*EXERCISE*. Find every line containing the string "none" in the data below, and report how many there are, with no other words.

Collected data entries
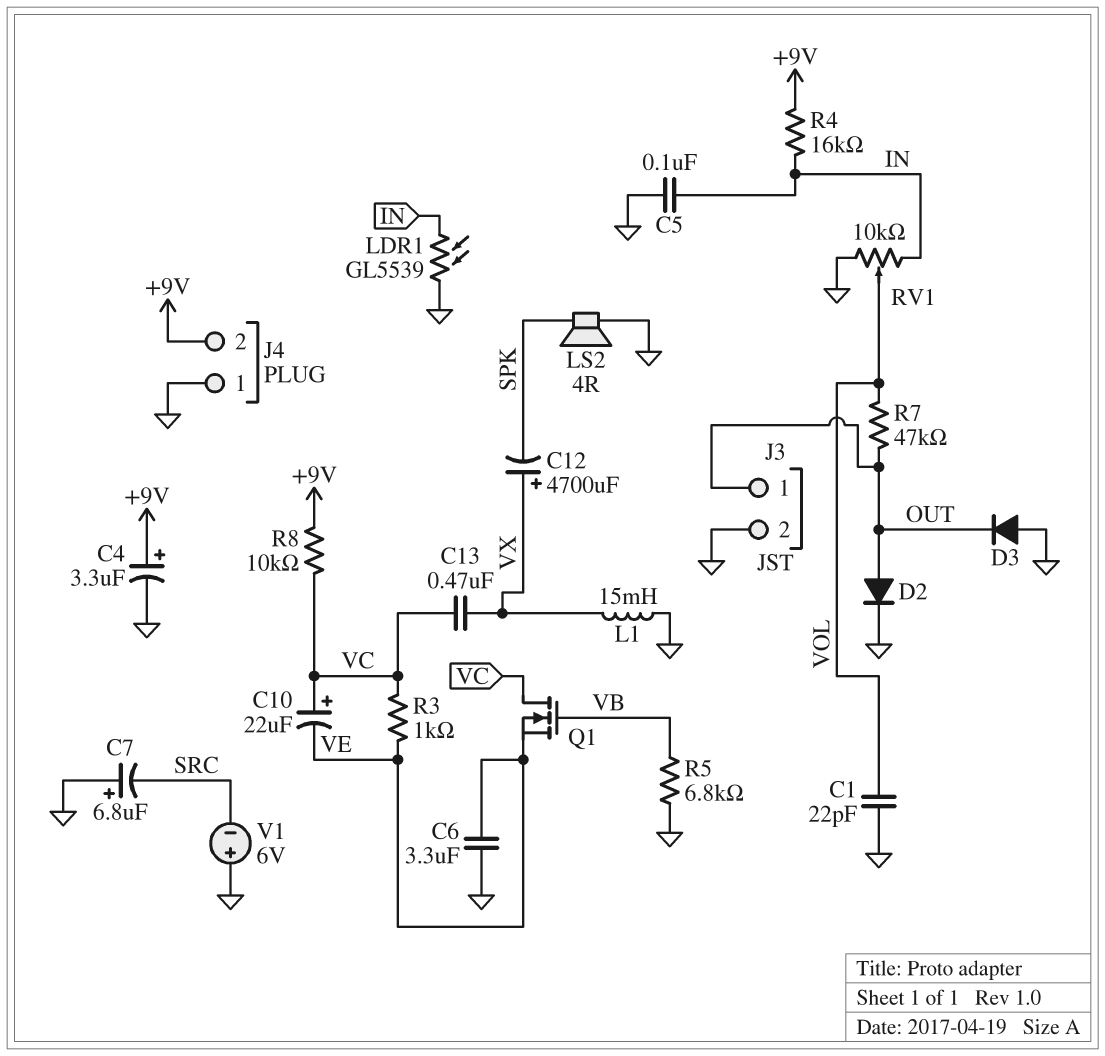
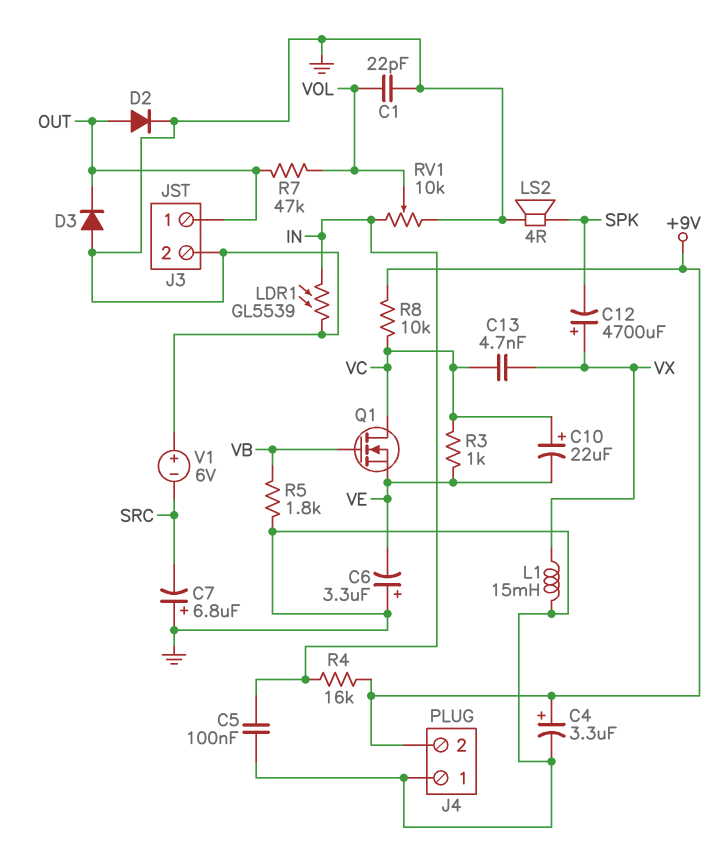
C6: 3.3uF (GND, VE) -> 3.3uF (plus GND, minus VE)
C13: 470nF (VC, VX) -> 4.7nF (VC, VX)
R5: 6.8k (GND, VB) -> 1.8k (GND, VB)

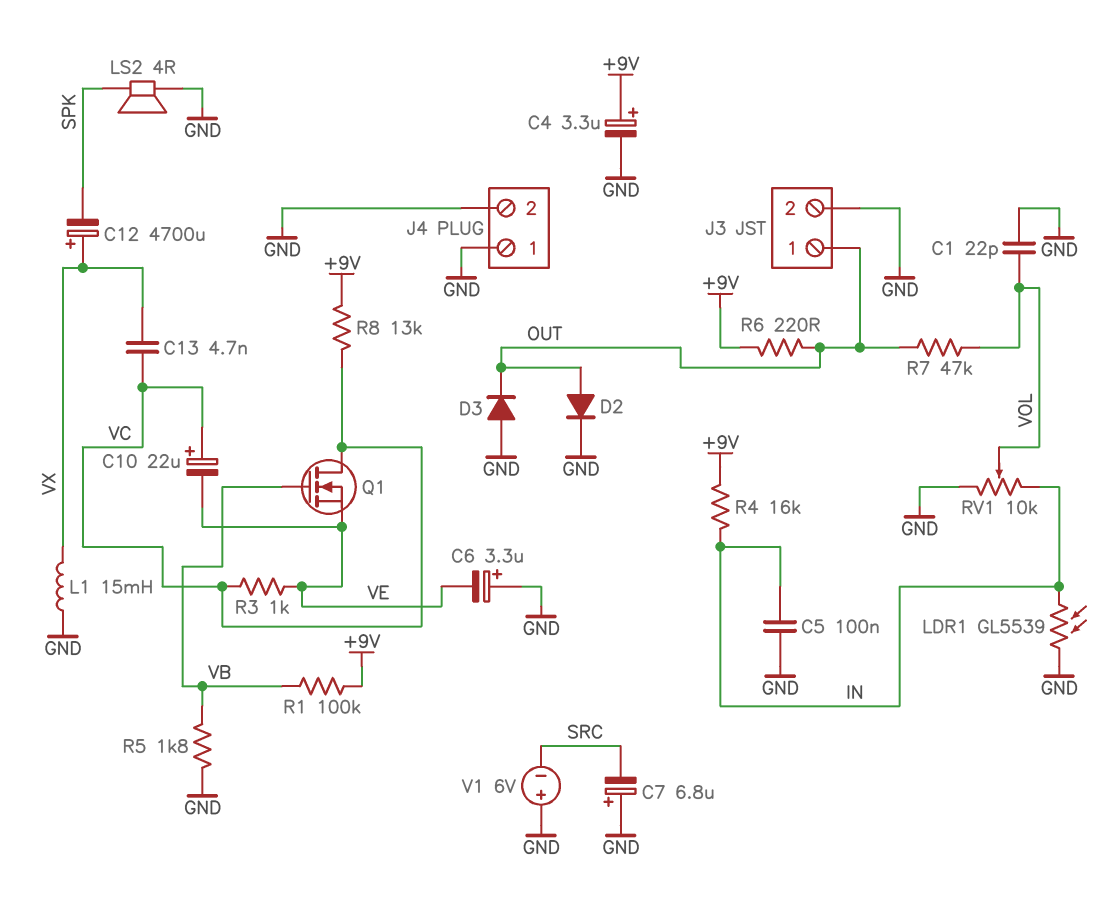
J4 pin 2: +9V -> GND
R1: none -> 100k (+9V, VB)
R6: none -> 220 (+9V, OUT)
R8: 10k (+9V, VC) -> 13k (+9V, VC)

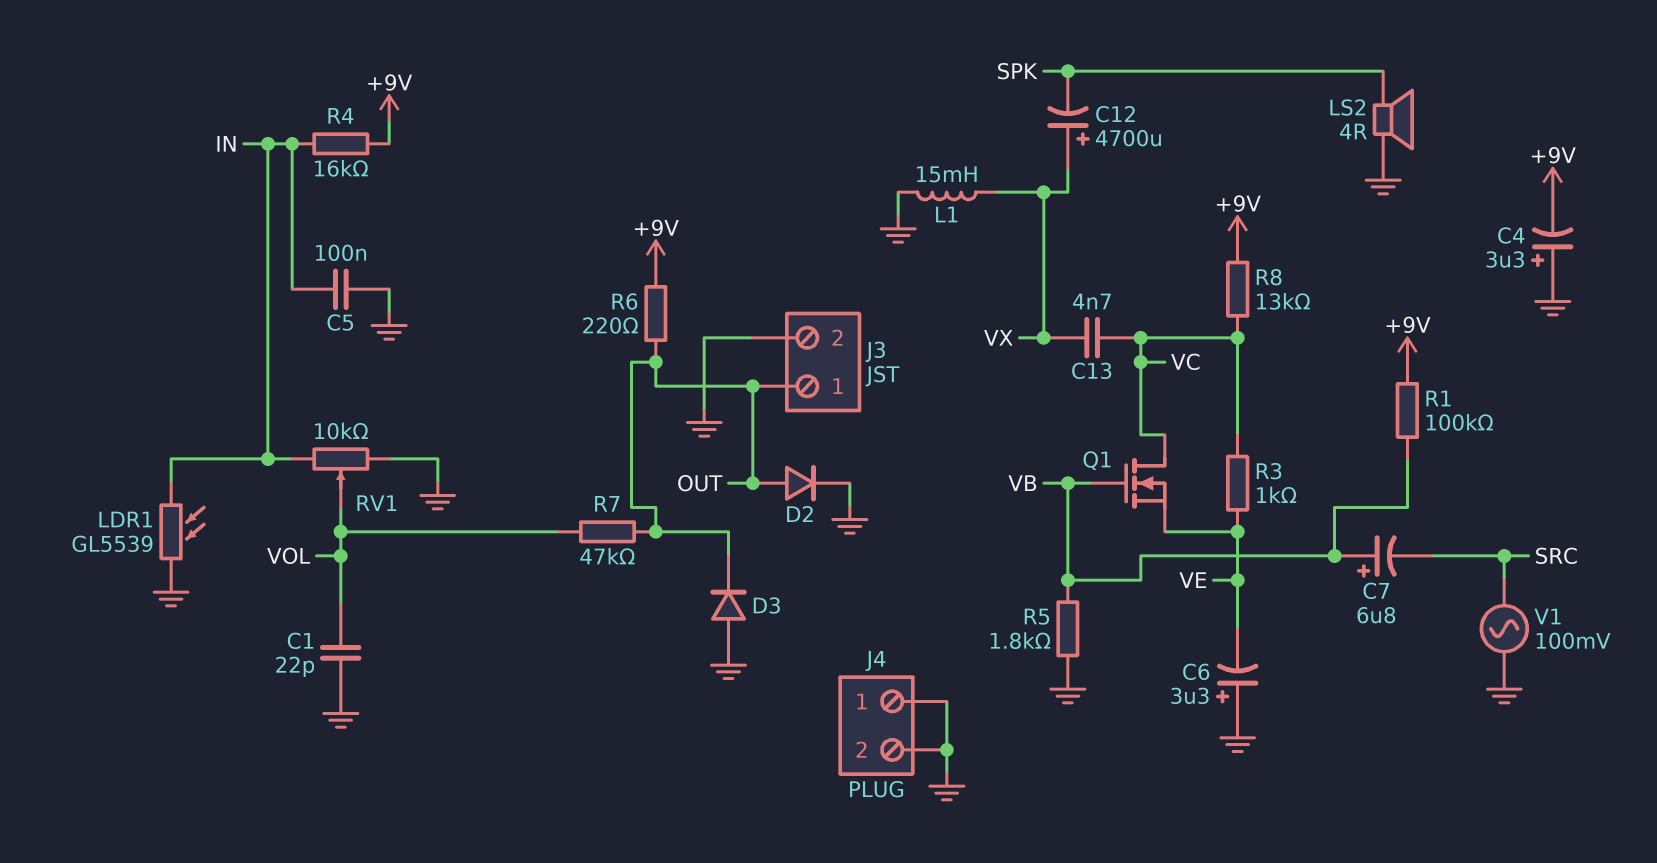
C4: 3.3uF (plus +9V, minus GND) -> 3.3uF (plus GND, minus +9V)
C7: 6.8uF (plus GND, minus SRC) -> 6.8uF (plus VB, minus SRC)
C10: 22uF (plus VC, minus VE) -> none
V1: 6V (plus GND, minus SRC) -> AC 100mV (GND, SRC)

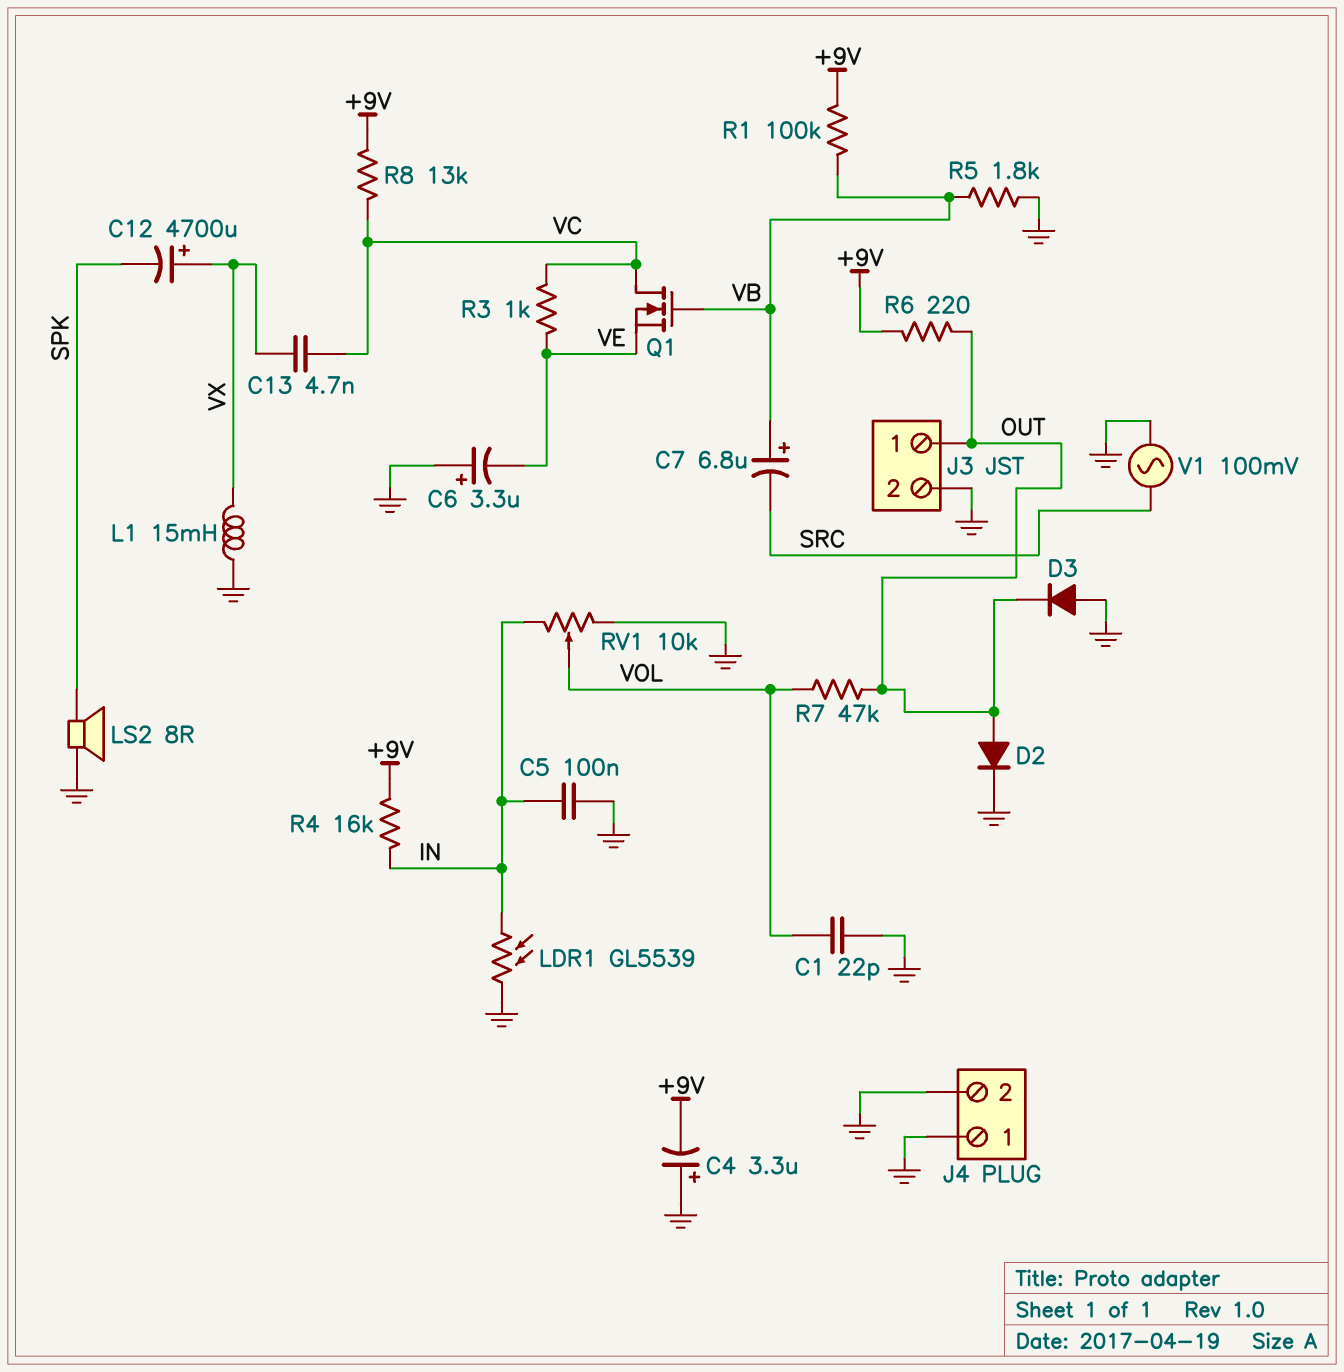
LS2: speaker 4R (GND, SPK) -> speaker 8R (GND, SPK)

*RESPONSE TO THIS EXERCISE*. 3